_Your goal_
Return all lines of the data in which the string "turned" occurs.

══════

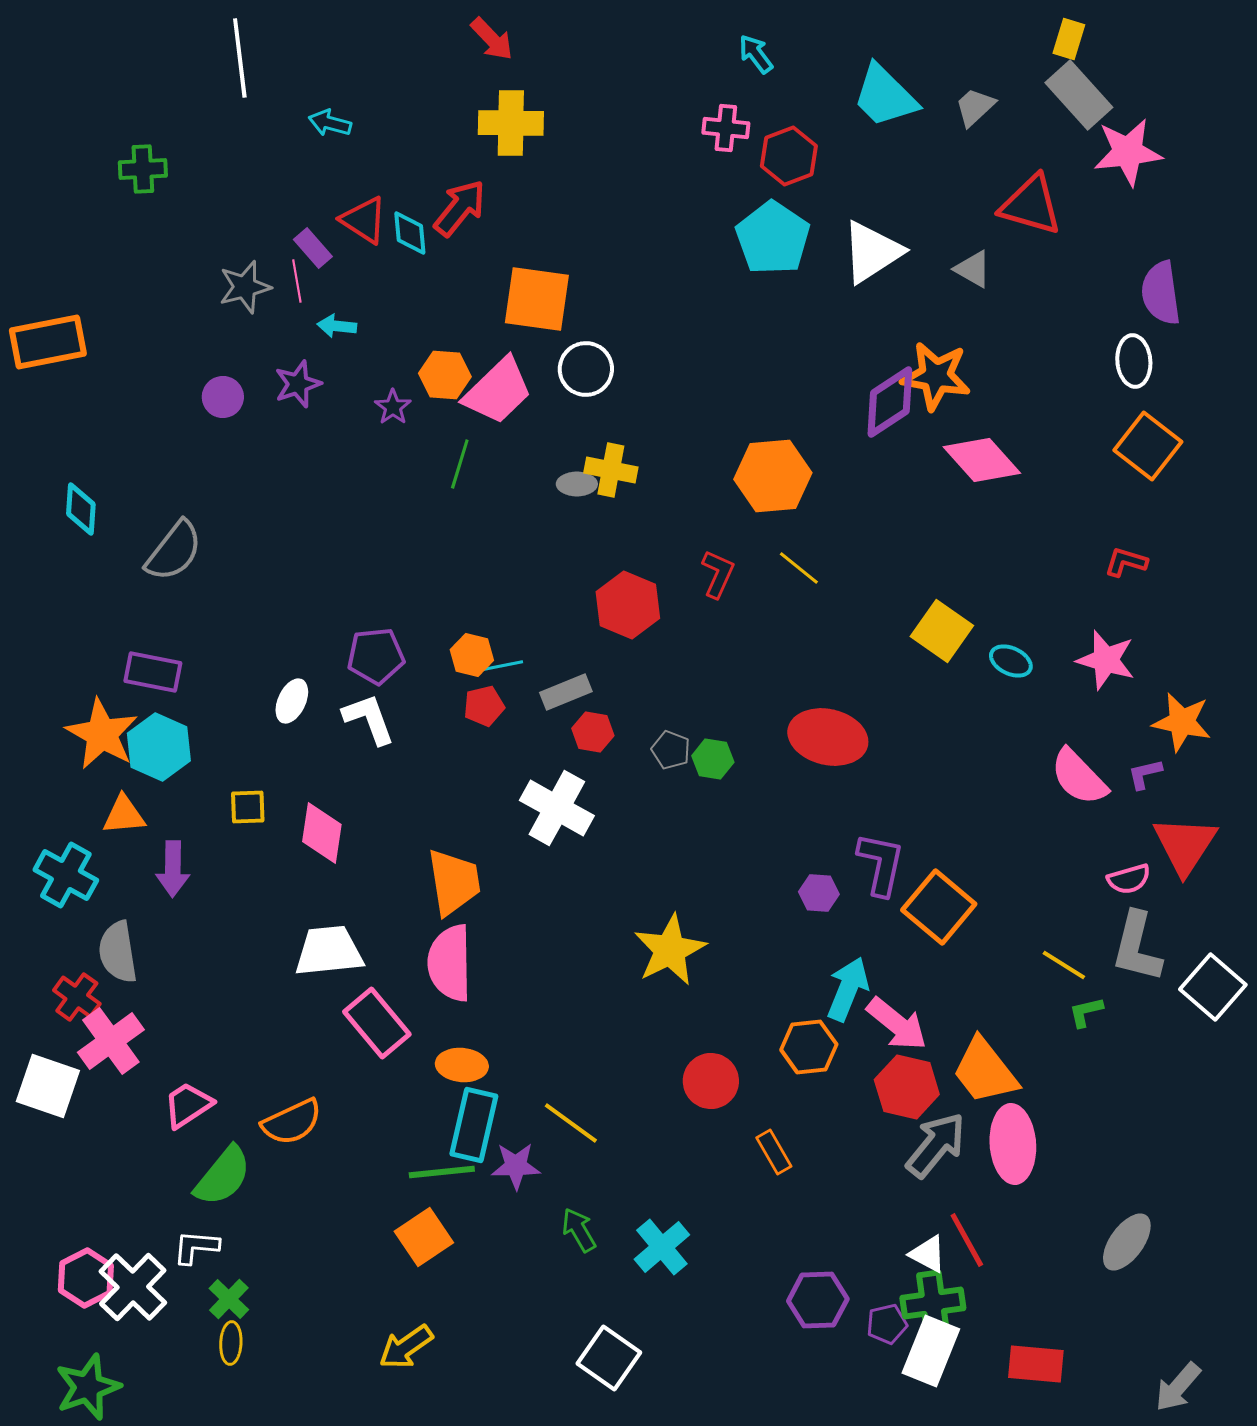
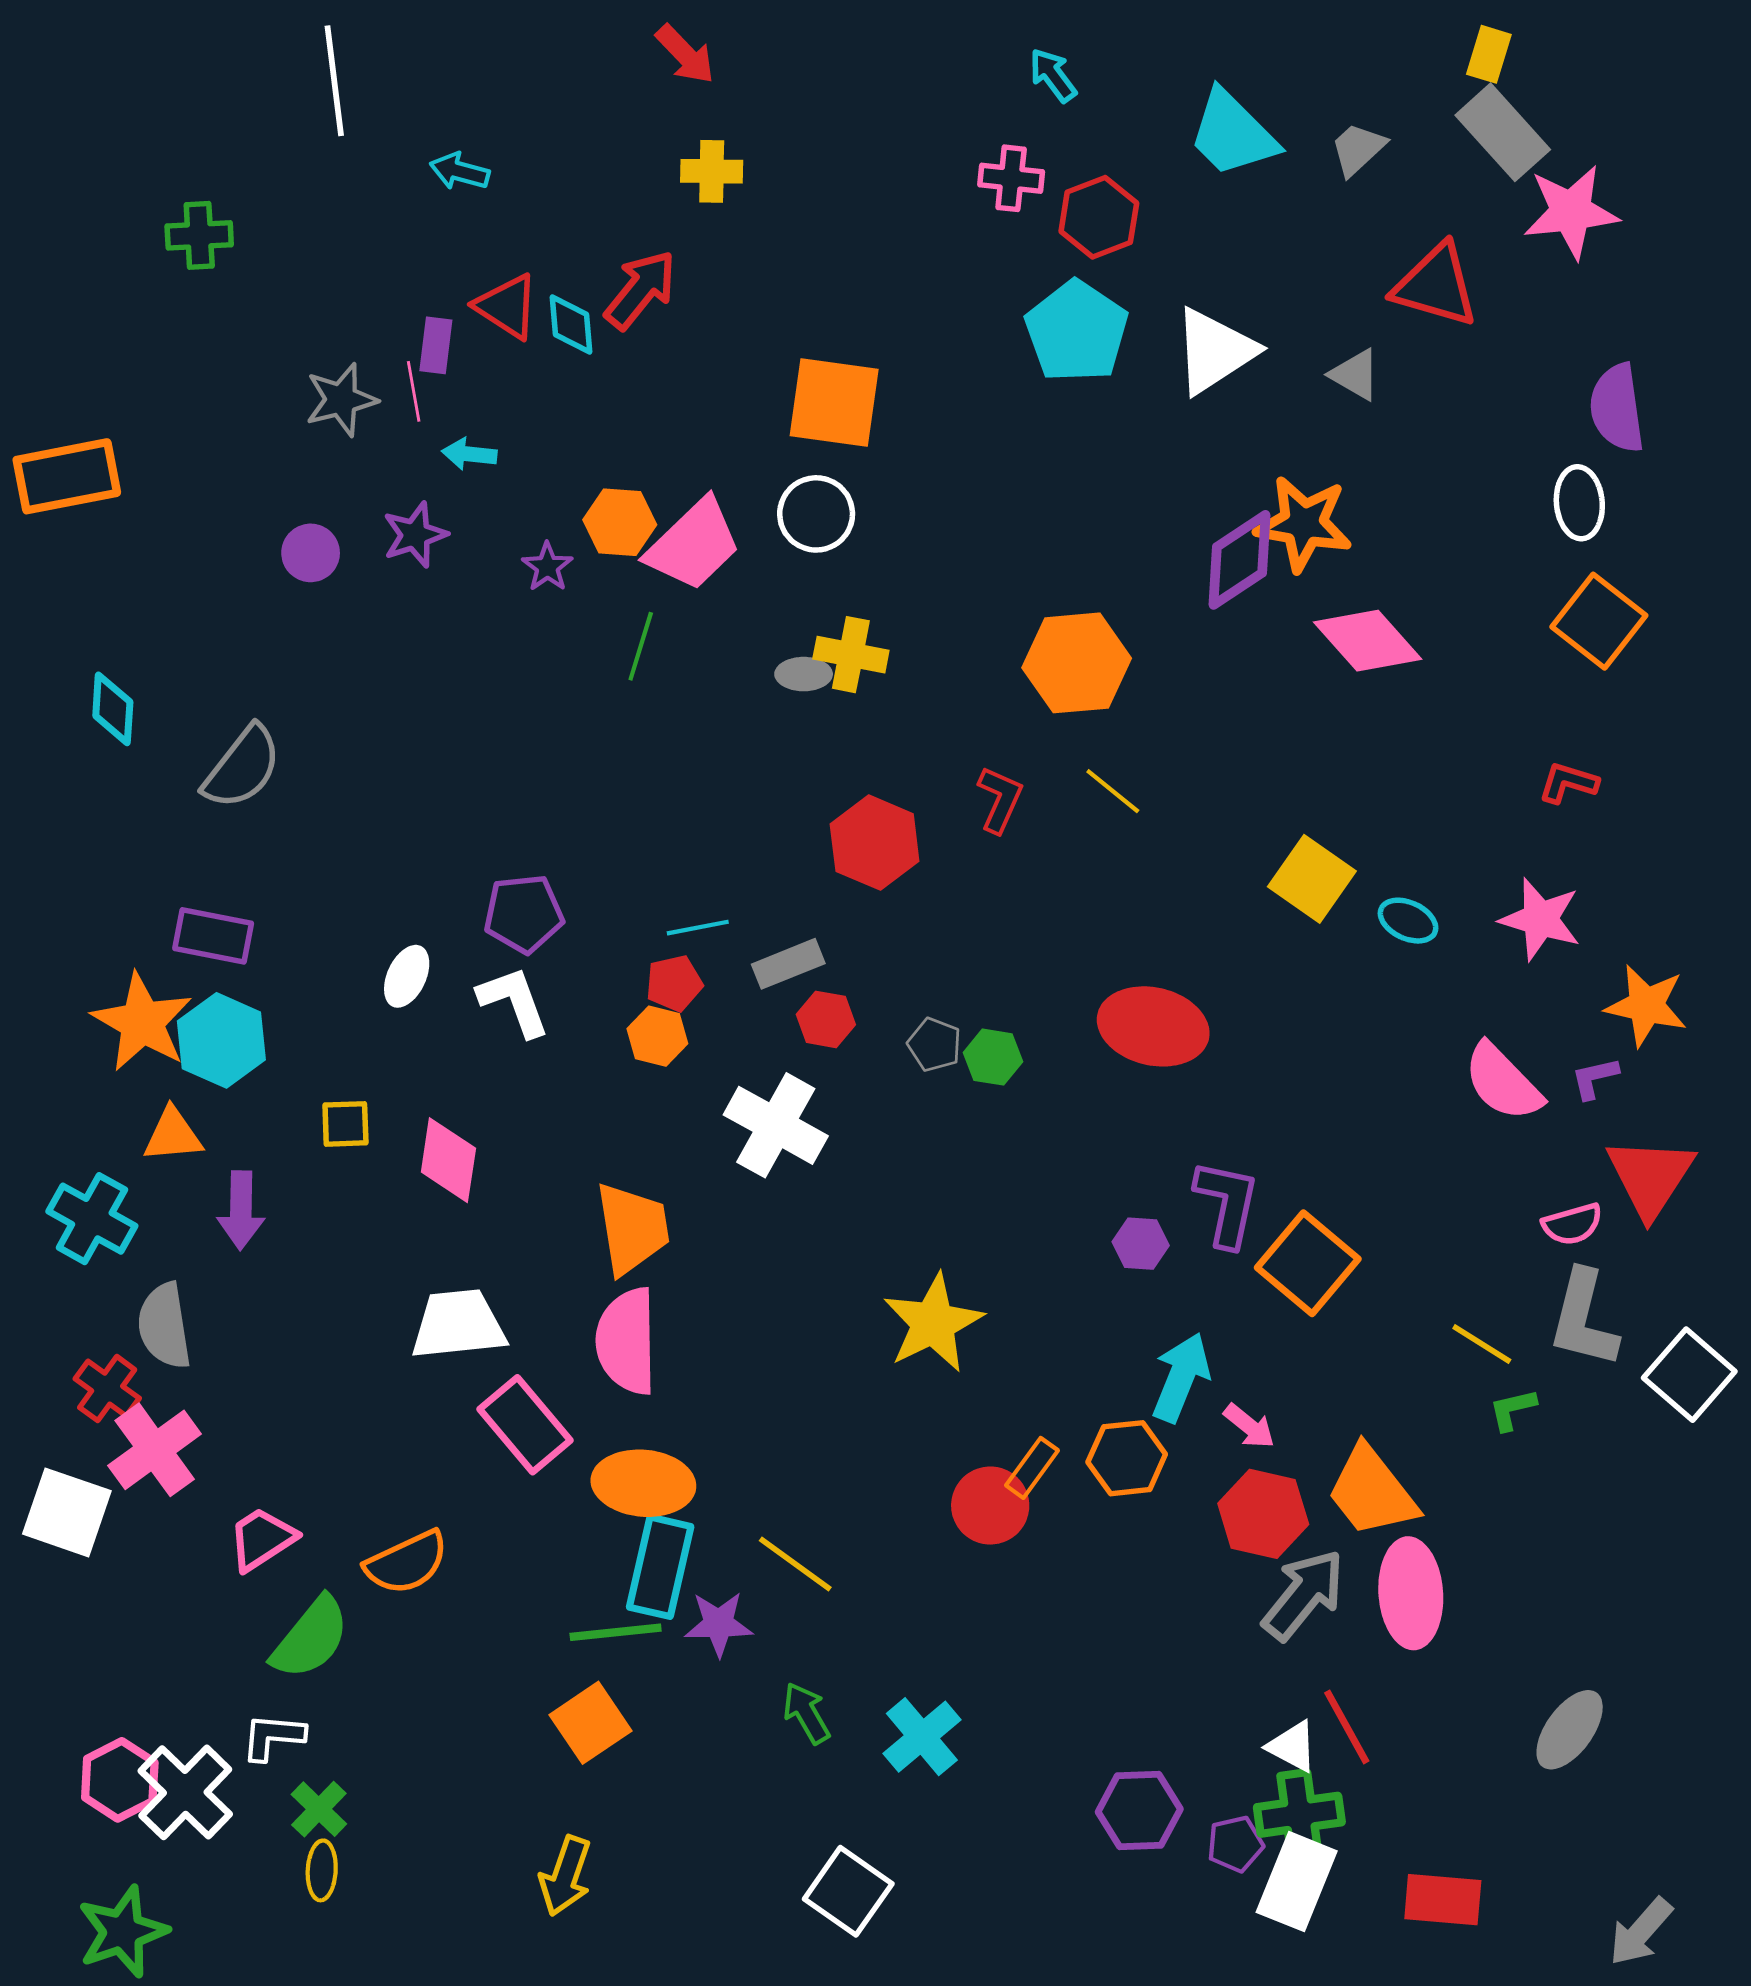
yellow cross: (511, 123) -> (712, 171), size x0.7
purple rectangle: (313, 248) -> (436, 345), turned 48
orange square: (537, 299) -> (834, 402), moved
orange hexagon: (472, 655) -> (657, 1036), moved
pink arrow: (897, 1024) -> (1249, 1426), size x0.6
orange ellipse: (462, 1065) -> (643, 1483), size x1.4
orange rectangle: (774, 1152) -> (1032, 1468), moved, turned 66
yellow arrow: (406, 1347) -> (565, 1876), turned -36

══════

_The completed task_
purple rectangle: (313, 248) -> (436, 345), turned 48
orange rectangle: (774, 1152) -> (1032, 1468), moved, turned 66
yellow arrow: (406, 1347) -> (565, 1876), turned -36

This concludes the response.